* [Exercise aim]
Word for word, copy the line containing "BT201: 9V (plus" and each line after it in the records below, ending with the last line.

* [Extracted records]
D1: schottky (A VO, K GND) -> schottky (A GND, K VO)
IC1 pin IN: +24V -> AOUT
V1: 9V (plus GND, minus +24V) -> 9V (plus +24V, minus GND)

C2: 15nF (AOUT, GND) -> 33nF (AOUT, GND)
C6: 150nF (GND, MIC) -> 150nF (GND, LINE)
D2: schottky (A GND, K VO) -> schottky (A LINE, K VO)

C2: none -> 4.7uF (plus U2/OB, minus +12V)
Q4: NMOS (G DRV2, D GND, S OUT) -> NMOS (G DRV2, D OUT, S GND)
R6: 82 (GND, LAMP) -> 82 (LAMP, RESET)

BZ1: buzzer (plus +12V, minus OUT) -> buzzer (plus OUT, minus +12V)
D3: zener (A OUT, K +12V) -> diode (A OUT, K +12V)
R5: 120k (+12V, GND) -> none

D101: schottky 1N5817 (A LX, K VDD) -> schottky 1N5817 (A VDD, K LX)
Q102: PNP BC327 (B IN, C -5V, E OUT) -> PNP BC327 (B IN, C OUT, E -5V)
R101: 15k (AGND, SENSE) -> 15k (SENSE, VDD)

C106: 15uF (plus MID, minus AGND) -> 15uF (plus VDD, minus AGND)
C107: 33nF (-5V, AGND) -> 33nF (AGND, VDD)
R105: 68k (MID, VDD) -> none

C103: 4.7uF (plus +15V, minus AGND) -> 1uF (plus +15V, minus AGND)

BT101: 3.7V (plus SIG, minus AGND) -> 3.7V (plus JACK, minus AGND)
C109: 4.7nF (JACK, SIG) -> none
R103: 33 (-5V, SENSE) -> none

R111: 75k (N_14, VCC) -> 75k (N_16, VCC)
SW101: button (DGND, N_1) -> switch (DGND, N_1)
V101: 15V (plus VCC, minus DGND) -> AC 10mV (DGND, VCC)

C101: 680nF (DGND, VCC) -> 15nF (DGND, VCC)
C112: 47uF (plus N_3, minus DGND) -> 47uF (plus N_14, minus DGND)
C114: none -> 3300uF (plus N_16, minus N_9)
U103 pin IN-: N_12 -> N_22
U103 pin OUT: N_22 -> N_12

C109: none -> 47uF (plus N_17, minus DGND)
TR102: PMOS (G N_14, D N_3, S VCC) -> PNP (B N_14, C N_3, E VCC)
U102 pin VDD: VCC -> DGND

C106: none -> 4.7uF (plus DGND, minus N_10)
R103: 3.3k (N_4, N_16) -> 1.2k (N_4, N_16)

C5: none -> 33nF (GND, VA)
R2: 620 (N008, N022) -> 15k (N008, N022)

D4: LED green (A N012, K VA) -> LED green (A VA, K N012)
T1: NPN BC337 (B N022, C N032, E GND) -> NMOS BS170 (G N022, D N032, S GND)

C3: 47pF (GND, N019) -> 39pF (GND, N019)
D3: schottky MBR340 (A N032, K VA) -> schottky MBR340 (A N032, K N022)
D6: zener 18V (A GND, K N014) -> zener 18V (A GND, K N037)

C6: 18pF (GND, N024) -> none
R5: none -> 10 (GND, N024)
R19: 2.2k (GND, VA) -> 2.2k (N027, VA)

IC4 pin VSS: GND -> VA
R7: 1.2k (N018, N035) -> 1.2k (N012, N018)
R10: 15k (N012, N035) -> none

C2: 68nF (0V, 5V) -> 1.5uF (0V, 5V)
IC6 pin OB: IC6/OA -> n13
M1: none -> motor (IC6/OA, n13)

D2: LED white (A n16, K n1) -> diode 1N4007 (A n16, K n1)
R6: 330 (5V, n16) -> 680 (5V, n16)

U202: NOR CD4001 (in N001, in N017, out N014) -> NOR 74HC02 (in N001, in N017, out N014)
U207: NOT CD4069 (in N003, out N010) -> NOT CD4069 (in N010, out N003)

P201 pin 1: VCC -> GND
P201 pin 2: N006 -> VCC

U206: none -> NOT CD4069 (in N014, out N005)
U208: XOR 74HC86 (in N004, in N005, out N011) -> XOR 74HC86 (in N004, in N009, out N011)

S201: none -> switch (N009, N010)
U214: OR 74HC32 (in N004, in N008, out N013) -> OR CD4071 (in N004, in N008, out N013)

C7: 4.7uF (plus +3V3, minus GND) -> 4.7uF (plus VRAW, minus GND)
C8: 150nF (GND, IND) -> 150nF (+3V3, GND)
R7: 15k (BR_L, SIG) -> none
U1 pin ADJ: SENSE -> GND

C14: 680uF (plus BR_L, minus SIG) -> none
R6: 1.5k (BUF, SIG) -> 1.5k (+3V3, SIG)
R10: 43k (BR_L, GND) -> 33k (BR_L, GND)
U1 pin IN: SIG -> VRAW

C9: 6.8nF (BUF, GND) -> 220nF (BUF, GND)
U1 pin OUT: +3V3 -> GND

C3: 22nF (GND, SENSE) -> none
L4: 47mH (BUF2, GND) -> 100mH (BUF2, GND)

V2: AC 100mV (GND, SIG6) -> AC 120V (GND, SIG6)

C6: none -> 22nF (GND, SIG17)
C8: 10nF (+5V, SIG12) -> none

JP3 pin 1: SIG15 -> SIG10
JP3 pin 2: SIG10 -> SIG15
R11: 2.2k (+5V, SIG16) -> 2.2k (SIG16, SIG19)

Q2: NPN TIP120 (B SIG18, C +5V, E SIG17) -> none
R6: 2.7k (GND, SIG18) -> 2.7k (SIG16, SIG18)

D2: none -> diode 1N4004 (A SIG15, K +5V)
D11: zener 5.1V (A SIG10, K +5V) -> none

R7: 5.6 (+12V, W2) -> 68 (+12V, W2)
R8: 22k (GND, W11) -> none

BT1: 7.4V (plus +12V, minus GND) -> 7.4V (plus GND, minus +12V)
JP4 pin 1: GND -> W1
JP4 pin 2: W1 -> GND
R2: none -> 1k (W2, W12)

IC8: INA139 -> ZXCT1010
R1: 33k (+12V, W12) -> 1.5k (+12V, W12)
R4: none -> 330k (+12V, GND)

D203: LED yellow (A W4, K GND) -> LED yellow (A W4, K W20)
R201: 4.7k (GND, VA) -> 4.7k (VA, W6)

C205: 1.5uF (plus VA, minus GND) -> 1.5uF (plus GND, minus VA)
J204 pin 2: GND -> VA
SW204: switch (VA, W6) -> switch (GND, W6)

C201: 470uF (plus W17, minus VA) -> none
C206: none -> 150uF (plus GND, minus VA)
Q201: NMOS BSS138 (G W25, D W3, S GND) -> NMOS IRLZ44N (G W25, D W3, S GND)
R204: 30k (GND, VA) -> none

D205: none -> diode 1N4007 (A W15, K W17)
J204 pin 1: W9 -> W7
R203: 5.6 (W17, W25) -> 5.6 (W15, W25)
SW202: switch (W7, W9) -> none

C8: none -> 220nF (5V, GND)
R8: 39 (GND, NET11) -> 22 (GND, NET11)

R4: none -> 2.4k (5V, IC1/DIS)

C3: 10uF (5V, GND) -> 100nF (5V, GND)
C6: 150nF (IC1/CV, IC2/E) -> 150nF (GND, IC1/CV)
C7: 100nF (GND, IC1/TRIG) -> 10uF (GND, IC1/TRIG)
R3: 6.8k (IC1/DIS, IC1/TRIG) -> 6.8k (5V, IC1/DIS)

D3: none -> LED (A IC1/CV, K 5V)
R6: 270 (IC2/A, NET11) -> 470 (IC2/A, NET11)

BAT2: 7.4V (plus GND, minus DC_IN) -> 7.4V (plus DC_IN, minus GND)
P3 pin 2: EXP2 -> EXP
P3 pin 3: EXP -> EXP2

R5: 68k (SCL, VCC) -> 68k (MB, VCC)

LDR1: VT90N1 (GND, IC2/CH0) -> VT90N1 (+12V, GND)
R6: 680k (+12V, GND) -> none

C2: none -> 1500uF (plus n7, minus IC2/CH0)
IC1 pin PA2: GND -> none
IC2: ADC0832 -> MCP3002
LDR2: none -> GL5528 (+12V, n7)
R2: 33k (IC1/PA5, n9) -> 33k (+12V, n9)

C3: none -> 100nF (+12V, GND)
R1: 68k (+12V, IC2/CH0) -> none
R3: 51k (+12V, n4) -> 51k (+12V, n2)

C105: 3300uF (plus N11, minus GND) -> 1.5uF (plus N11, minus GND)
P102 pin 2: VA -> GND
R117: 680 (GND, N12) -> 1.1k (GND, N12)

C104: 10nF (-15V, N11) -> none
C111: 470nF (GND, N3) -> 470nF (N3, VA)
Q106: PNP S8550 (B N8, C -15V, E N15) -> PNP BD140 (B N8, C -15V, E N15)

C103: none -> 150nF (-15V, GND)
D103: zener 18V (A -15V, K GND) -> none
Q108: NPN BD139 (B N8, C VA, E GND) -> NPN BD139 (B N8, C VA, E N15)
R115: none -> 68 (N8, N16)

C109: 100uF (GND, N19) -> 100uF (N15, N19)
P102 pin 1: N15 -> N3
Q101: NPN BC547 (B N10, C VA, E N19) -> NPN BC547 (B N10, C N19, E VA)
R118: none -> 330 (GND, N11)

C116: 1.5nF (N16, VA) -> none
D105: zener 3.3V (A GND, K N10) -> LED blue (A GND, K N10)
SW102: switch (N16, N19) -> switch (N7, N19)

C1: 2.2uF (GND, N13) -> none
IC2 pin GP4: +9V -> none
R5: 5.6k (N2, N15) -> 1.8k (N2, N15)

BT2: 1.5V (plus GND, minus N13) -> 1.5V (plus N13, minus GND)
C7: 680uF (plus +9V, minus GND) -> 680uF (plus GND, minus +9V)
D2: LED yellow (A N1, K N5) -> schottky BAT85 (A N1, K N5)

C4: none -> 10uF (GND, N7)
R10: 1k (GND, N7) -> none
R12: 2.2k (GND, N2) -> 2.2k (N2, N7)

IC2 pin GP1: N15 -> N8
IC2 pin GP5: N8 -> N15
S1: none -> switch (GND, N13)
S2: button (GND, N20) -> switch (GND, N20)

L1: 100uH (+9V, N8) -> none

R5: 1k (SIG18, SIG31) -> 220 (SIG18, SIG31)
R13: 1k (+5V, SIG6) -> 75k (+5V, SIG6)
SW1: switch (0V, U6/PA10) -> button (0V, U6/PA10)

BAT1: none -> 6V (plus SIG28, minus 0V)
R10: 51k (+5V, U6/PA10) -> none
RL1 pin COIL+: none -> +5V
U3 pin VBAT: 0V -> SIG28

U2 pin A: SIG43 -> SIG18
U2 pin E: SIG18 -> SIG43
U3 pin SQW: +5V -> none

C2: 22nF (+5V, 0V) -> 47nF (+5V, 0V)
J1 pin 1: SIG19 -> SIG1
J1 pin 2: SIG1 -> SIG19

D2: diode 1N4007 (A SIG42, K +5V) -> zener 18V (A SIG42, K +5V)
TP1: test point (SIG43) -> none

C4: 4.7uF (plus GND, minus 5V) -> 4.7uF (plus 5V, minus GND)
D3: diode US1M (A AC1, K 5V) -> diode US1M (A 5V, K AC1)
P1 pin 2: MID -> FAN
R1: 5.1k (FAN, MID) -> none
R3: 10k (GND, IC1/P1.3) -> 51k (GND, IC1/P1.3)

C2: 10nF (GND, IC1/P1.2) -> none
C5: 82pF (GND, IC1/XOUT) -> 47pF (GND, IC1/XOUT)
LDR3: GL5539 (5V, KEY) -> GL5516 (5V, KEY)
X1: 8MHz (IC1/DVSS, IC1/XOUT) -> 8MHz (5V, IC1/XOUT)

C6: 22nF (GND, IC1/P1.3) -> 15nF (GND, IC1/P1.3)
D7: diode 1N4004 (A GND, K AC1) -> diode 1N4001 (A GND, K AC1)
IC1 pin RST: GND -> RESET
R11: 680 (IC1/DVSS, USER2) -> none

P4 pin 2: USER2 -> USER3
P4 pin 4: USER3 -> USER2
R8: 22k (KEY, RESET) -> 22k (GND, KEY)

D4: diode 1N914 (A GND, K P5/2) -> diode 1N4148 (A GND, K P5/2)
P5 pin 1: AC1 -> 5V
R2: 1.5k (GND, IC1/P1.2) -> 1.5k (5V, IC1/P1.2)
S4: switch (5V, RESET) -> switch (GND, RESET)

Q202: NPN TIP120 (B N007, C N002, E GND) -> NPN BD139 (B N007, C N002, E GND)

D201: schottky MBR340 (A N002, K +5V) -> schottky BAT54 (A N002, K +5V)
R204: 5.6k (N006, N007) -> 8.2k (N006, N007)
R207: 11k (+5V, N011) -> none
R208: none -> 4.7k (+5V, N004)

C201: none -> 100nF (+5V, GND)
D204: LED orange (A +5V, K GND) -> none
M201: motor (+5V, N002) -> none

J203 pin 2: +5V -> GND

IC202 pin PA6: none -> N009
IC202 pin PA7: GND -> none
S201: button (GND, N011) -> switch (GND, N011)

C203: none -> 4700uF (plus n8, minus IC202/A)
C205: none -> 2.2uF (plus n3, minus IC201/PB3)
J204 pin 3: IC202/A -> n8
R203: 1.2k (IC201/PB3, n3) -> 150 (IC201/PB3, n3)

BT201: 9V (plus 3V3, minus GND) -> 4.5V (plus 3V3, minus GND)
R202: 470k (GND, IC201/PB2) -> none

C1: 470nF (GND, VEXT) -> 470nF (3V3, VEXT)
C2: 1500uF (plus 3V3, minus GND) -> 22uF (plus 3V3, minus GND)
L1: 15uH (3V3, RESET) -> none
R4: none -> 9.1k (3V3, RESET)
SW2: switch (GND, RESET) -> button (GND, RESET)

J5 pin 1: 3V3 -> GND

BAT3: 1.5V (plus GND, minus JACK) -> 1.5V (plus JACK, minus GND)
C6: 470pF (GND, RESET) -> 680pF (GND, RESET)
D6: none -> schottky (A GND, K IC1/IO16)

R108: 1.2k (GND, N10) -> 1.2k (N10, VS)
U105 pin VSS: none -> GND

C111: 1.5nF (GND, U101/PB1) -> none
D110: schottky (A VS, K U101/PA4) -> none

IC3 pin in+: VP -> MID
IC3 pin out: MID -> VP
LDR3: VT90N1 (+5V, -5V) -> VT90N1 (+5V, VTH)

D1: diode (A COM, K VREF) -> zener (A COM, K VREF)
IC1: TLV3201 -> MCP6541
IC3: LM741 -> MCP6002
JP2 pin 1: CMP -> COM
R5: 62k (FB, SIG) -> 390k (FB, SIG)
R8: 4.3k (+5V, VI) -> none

* [Exercise result]
BT201: 9V (plus 3V3, minus GND) -> 4.5V (plus 3V3, minus GND)
R202: 470k (GND, IC201/PB2) -> none

C1: 470nF (GND, VEXT) -> 470nF (3V3, VEXT)
C2: 1500uF (plus 3V3, minus GND) -> 22uF (plus 3V3, minus GND)
L1: 15uH (3V3, RESET) -> none
R4: none -> 9.1k (3V3, RESET)
SW2: switch (GND, RESET) -> button (GND, RESET)

J5 pin 1: 3V3 -> GND

BAT3: 1.5V (plus GND, minus JACK) -> 1.5V (plus JACK, minus GND)
C6: 470pF (GND, RESET) -> 680pF (GND, RESET)
D6: none -> schottky (A GND, K IC1/IO16)

R108: 1.2k (GND, N10) -> 1.2k (N10, VS)
U105 pin VSS: none -> GND

C111: 1.5nF (GND, U101/PB1) -> none
D110: schottky (A VS, K U101/PA4) -> none

IC3 pin in+: VP -> MID
IC3 pin out: MID -> VP
LDR3: VT90N1 (+5V, -5V) -> VT90N1 (+5V, VTH)

D1: diode (A COM, K VREF) -> zener (A COM, K VREF)
IC1: TLV3201 -> MCP6541
IC3: LM741 -> MCP6002
JP2 pin 1: CMP -> COM
R5: 62k (FB, SIG) -> 390k (FB, SIG)
R8: 4.3k (+5V, VI) -> none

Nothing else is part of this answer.